Restate word for word the lines of the entries below, starting with the line that holds "(318, 157) = (654, 211): white" and ending with the line that holds "(319, 294) = (167, 215): pink heart -> none", and no others.

[Before-and-after object listings]
-=-=-=-=-

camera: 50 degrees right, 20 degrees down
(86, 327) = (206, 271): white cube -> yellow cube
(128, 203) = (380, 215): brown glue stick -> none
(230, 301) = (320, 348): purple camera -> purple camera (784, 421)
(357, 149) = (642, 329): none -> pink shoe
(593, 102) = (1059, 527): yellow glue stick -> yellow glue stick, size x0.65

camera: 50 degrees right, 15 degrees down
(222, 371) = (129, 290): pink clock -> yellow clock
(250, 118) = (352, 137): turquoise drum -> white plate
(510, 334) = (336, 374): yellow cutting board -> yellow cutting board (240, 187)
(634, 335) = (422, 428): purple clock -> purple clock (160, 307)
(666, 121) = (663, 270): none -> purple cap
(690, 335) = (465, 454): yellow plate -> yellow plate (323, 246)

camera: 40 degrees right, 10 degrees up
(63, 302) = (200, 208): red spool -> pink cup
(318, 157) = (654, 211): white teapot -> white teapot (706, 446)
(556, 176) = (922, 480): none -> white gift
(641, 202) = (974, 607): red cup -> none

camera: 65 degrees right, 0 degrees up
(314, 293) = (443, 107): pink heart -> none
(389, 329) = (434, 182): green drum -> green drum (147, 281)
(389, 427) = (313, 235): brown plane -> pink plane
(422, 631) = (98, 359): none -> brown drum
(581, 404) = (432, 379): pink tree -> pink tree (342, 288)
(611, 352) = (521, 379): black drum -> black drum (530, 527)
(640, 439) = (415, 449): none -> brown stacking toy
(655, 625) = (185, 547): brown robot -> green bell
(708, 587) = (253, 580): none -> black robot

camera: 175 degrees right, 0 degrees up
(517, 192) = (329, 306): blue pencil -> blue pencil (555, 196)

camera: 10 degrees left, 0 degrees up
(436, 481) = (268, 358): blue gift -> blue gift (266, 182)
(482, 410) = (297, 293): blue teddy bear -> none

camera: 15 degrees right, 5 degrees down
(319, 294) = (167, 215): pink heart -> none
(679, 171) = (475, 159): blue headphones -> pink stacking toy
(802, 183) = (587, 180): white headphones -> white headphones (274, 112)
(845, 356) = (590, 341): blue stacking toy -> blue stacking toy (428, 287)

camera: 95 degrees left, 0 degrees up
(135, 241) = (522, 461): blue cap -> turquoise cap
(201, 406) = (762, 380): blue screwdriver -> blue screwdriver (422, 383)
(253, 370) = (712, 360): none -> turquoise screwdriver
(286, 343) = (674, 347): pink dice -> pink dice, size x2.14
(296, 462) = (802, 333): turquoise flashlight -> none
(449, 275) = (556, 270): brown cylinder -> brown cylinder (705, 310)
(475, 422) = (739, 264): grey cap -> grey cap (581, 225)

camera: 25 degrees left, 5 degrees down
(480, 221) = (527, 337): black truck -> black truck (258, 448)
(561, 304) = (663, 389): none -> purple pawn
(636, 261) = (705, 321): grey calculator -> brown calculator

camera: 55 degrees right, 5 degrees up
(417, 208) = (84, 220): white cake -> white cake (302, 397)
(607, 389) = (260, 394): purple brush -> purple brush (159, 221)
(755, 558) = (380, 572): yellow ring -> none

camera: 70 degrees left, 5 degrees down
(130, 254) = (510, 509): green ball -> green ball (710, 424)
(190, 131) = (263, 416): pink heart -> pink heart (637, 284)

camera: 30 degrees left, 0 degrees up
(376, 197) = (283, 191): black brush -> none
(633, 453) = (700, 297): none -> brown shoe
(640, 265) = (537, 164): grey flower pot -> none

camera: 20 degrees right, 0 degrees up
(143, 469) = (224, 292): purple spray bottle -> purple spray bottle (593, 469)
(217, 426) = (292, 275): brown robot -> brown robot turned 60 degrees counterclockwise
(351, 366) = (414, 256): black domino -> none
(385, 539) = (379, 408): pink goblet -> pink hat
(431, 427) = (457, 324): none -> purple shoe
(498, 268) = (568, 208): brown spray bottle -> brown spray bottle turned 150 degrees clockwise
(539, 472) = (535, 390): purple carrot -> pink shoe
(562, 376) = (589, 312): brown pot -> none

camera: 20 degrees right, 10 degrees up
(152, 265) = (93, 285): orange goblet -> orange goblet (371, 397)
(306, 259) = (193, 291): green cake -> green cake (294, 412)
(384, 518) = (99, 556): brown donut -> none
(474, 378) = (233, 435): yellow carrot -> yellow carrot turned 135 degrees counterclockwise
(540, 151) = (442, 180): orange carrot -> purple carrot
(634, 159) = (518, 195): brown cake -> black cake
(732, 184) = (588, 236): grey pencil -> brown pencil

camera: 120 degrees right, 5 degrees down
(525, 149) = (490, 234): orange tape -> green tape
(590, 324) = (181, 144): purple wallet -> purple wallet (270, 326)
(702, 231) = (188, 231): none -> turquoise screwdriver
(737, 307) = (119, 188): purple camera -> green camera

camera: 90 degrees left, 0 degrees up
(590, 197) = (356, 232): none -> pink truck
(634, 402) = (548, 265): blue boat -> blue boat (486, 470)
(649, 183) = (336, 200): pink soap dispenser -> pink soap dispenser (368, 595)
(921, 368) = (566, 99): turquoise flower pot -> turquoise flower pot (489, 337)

-=-=-=-=-

● **Solution to this task**:
(318, 157) = (654, 211): white teapot -> white teapot (706, 446)
(556, 176) = (922, 480): none -> white gift
(641, 202) = (974, 607): red cup -> none

camera: 65 degrees right, 0 degrees up
(314, 293) = (443, 107): pink heart -> none
(389, 329) = (434, 182): green drum -> green drum (147, 281)
(389, 427) = (313, 235): brown plane -> pink plane
(422, 631) = (98, 359): none -> brown drum
(581, 404) = (432, 379): pink tree -> pink tree (342, 288)
(611, 352) = (521, 379): black drum -> black drum (530, 527)
(640, 439) = (415, 449): none -> brown stacking toy
(655, 625) = (185, 547): brown robot -> green bell
(708, 587) = (253, 580): none -> black robot

camera: 175 degrees right, 0 degrees up
(517, 192) = (329, 306): blue pencil -> blue pencil (555, 196)

camera: 10 degrees left, 0 degrees up
(436, 481) = (268, 358): blue gift -> blue gift (266, 182)
(482, 410) = (297, 293): blue teddy bear -> none

camera: 15 degrees right, 5 degrees down
(319, 294) = (167, 215): pink heart -> none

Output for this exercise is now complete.